Task instructions
Please keep the images out and set down the data exactly as given.

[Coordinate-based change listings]
————————
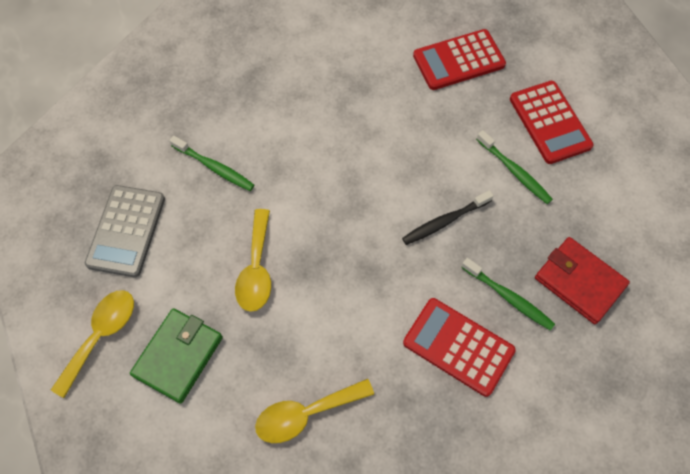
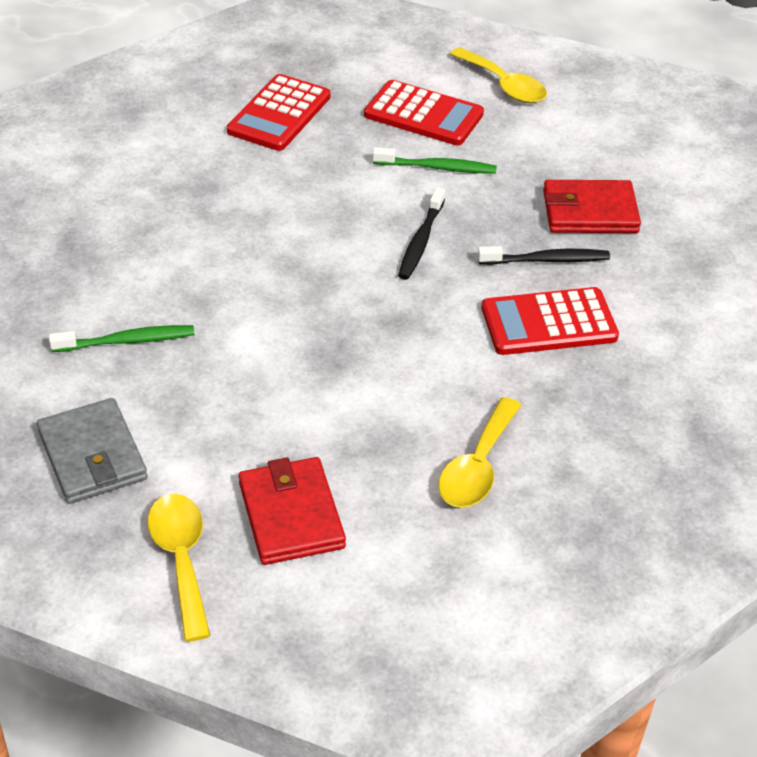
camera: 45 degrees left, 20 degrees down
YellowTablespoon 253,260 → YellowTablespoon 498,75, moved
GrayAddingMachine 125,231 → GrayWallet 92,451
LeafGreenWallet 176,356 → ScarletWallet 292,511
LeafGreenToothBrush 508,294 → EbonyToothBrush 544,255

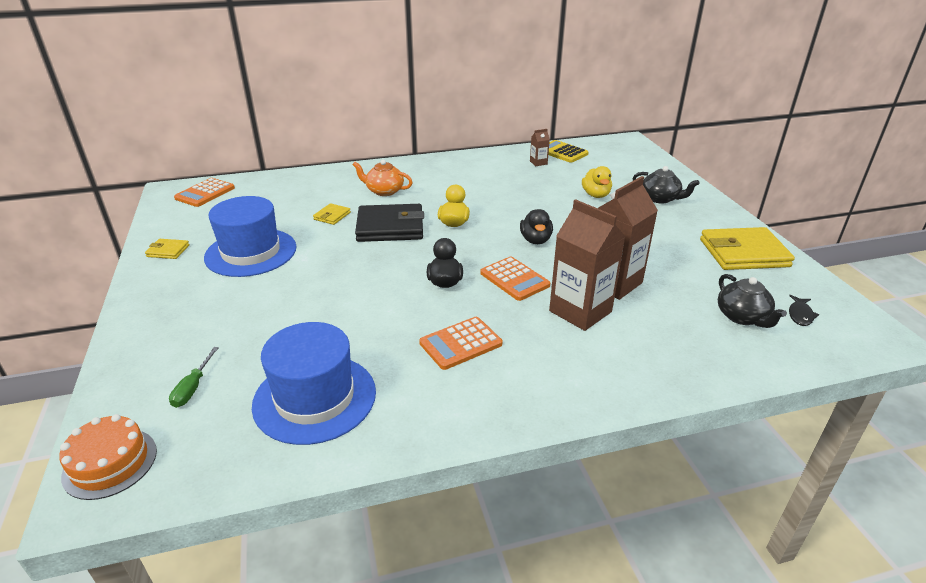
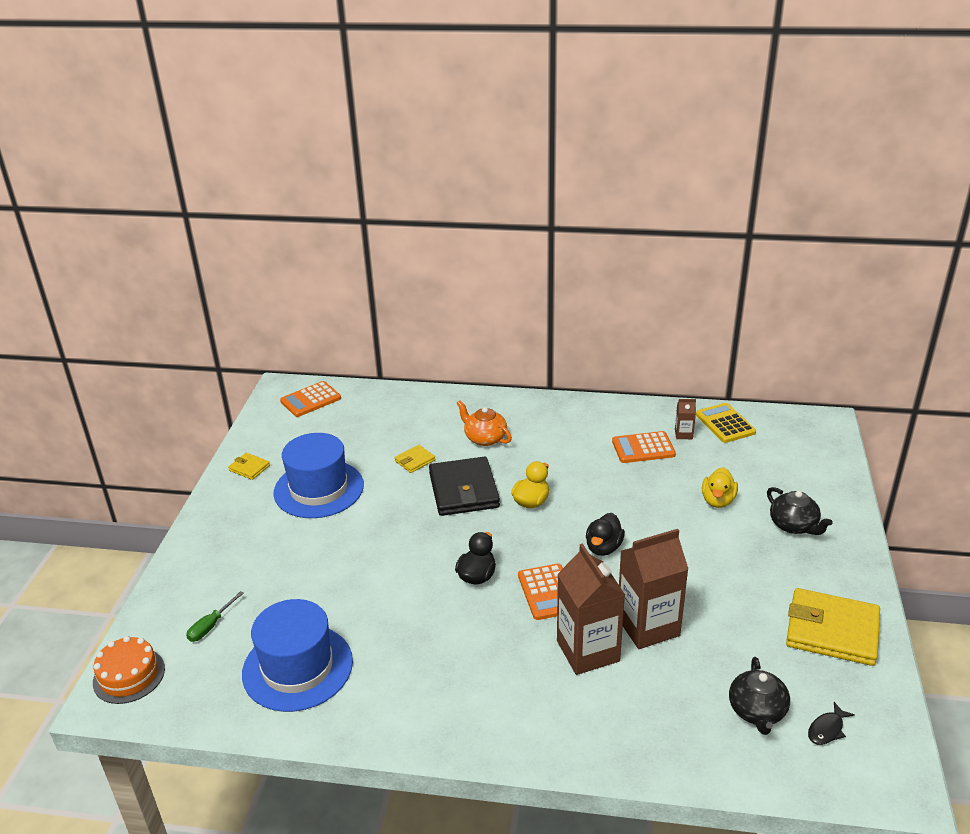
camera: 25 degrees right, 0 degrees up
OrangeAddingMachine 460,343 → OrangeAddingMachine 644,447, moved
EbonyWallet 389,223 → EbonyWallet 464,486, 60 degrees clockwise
————————
Task output
camera: 45 degrees left, 20 degrees down
YellowTablespoon 253,260 → YellowTablespoon 498,75, moved
GrayAddingMachine 125,231 → GrayWallet 92,451
LeafGreenWallet 176,356 → ScarletWallet 292,511
LeafGreenToothBrush 508,294 → EbonyToothBrush 544,255

camera: 25 degrees right, 0 degrees up
OrangeAddingMachine 460,343 → OrangeAddingMachine 644,447, moved
EbonyWallet 389,223 → EbonyWallet 464,486, 60 degrees clockwise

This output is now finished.